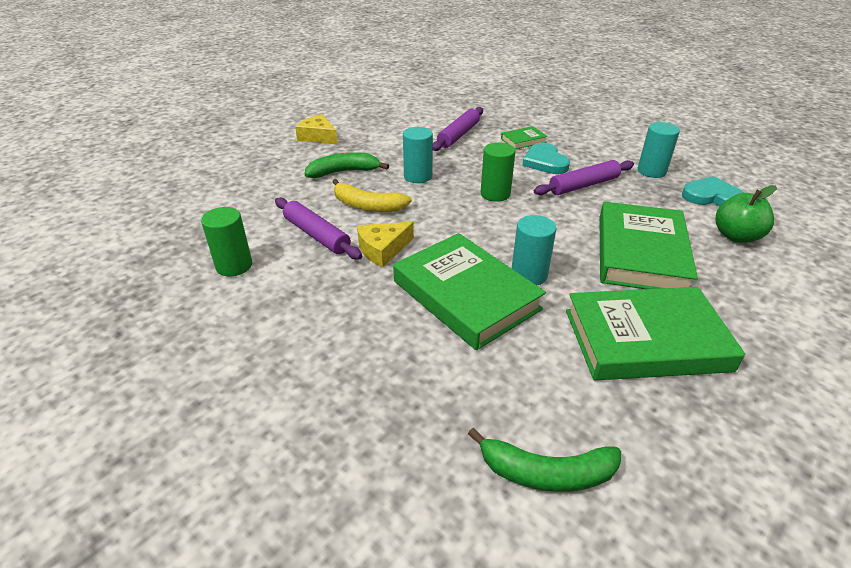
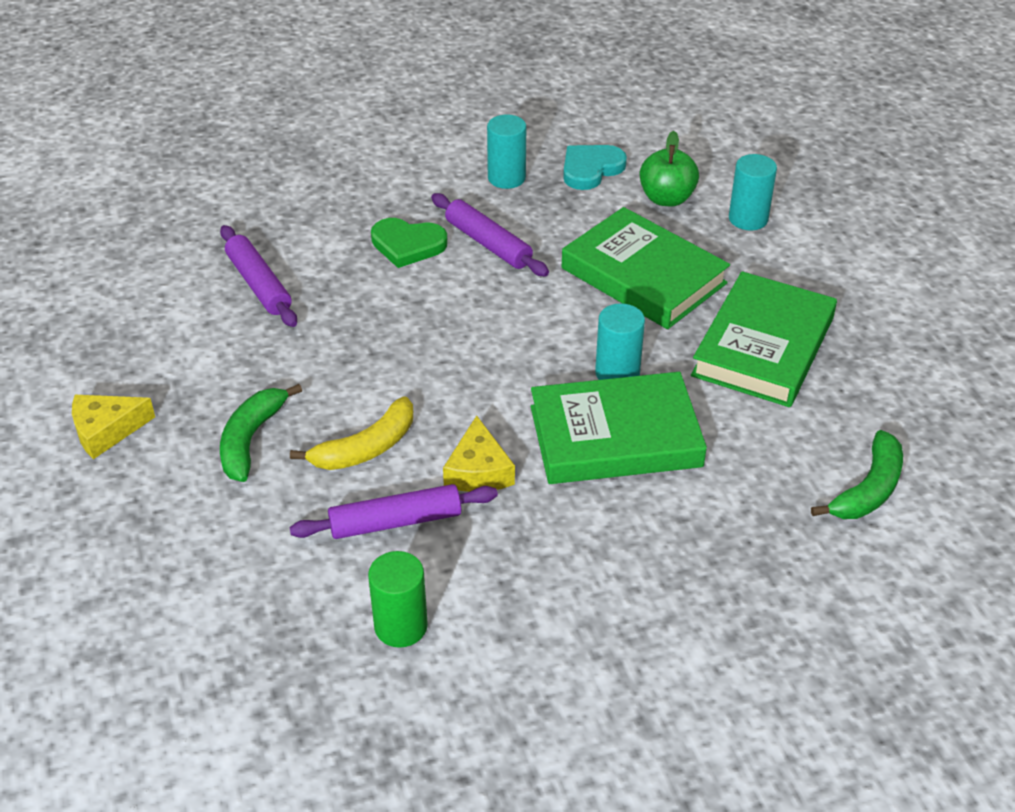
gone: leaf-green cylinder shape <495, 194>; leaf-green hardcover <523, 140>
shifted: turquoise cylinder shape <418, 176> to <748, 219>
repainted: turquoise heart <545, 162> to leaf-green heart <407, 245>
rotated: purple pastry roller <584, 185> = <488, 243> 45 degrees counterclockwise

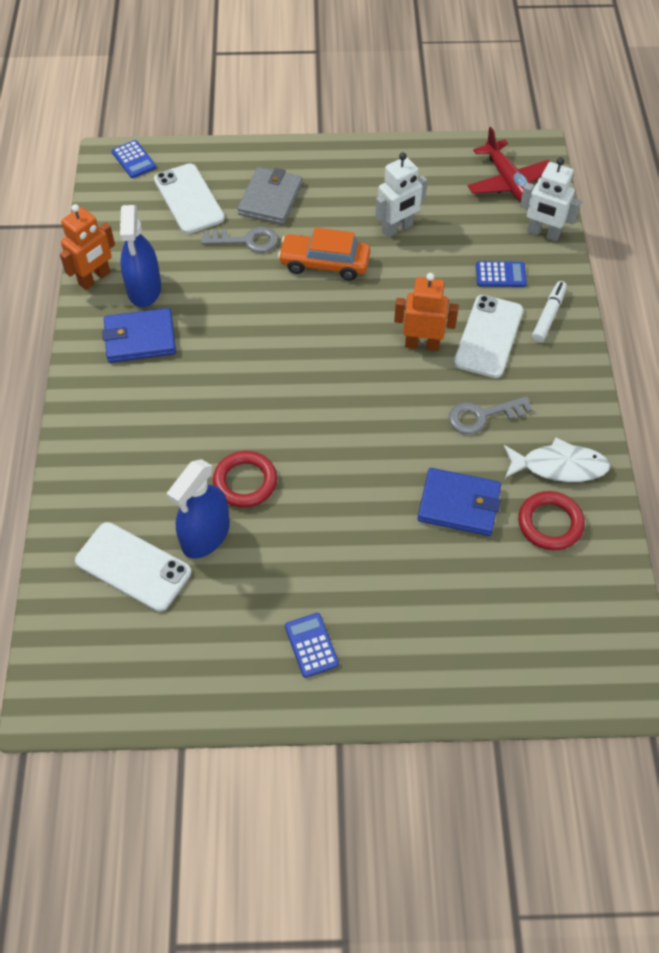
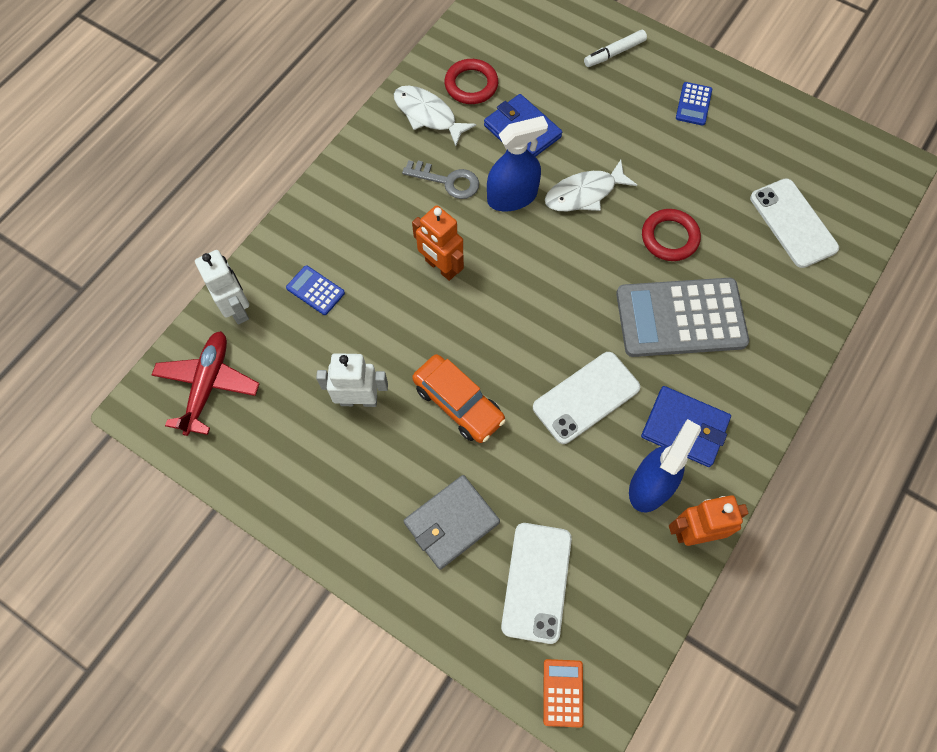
gone: ash-grey key <247, 240>
new: white fish <584, 193>; ash-grey adding machine <680, 318>
shifted: royal blue spray cleaner <205, 535> to <512, 197>; white mobile phone <488, 336> to <586, 397>; white felt pen <548, 315> to <614, 53>
repainted: royal blue adding machine <134, 160> to bright orange adding machine <563, 692>

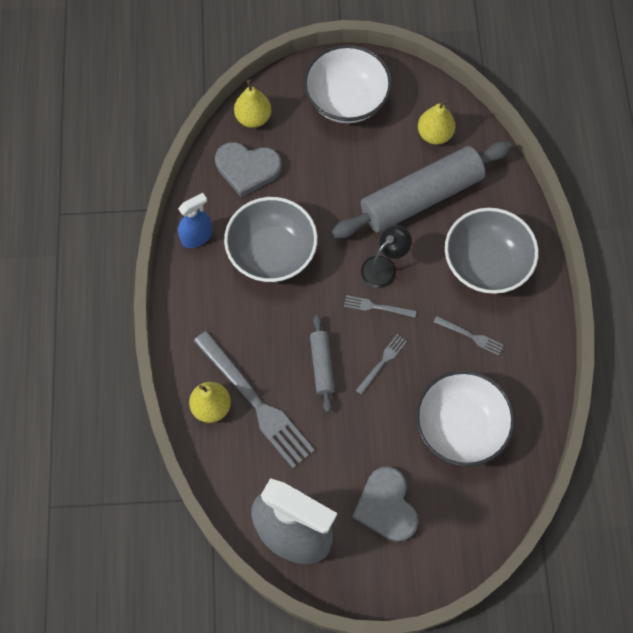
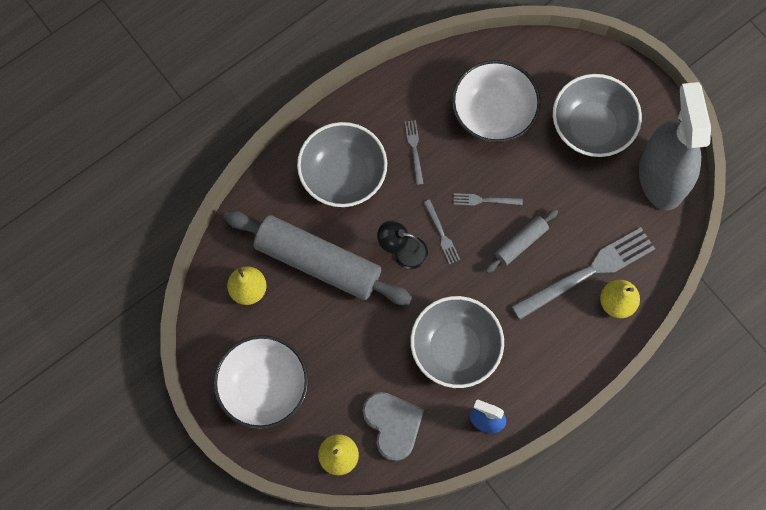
swapped: ash-grey heart <386, 506> to ash-grey bowl <591, 127>
rotated: ash-grey dinner fork <255, 402> = <587, 272> 45 degrees clockwise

◆ ◆ ◆ ◆ ◆ ◆ ◆

> _Your goal_
Word for word, reproduce all of the data, but keep out the pictures.

> _Solution_
gone: leaf-green cylinder shape <495, 194>; leaf-green hardcover <523, 140>
shifted: turquoise cylinder shape <418, 176> to <748, 219>
repainted: turquoise heart <545, 162> to leaf-green heart <407, 245>
rotated: purple pastry roller <584, 185> = <488, 243> 45 degrees counterclockwise

gone: ash-grey key <247, 240>
new: white fish <584, 193>; ash-grey adding machine <680, 318>
shifted: royal blue spray cleaner <205, 535> to <512, 197>; white mobile phone <488, 336> to <586, 397>; white felt pen <548, 315> to <614, 53>
repainted: royal blue adding machine <134, 160> to bright orange adding machine <563, 692>

swapped: ash-grey heart <386, 506> to ash-grey bowl <591, 127>
rotated: ash-grey dinner fork <255, 402> = <587, 272> 45 degrees clockwise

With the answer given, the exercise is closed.